Everything in the listing below except the pictures should be reproduced exactly.

## Source material

* * * *

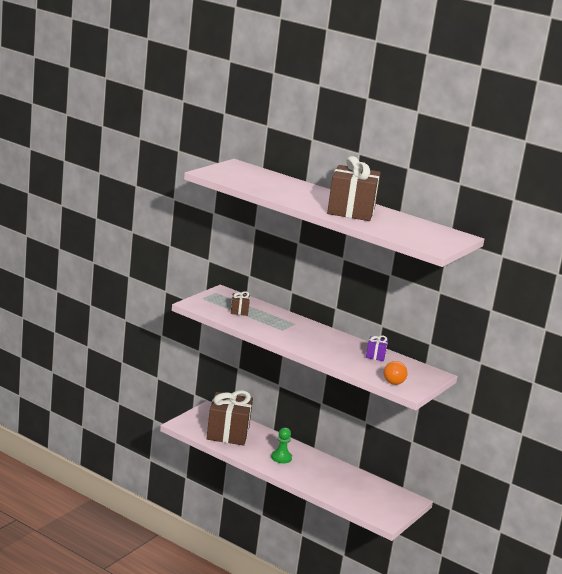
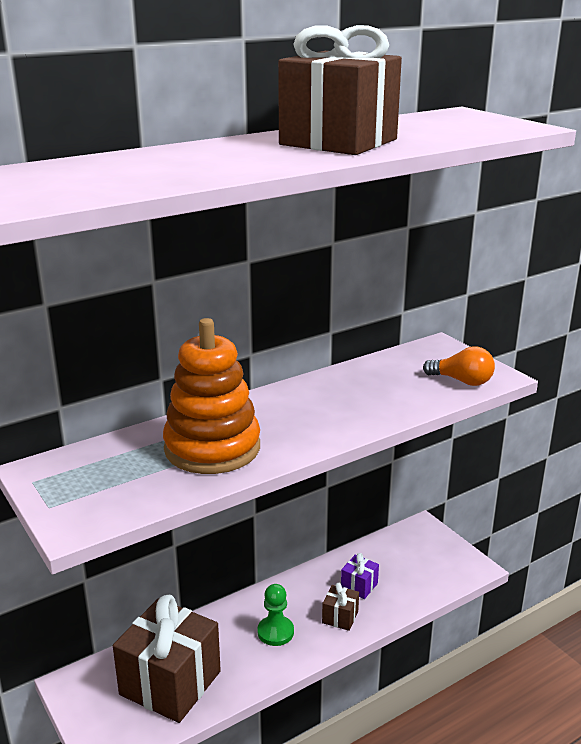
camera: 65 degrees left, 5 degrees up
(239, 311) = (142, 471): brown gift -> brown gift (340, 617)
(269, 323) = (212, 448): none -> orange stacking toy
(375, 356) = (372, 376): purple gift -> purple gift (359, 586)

* * * *

## Response
camera: 65 degrees left, 5 degrees up
(239, 311) = (142, 471): brown gift -> brown gift (340, 617)
(269, 323) = (212, 448): none -> orange stacking toy
(375, 356) = (372, 376): purple gift -> purple gift (359, 586)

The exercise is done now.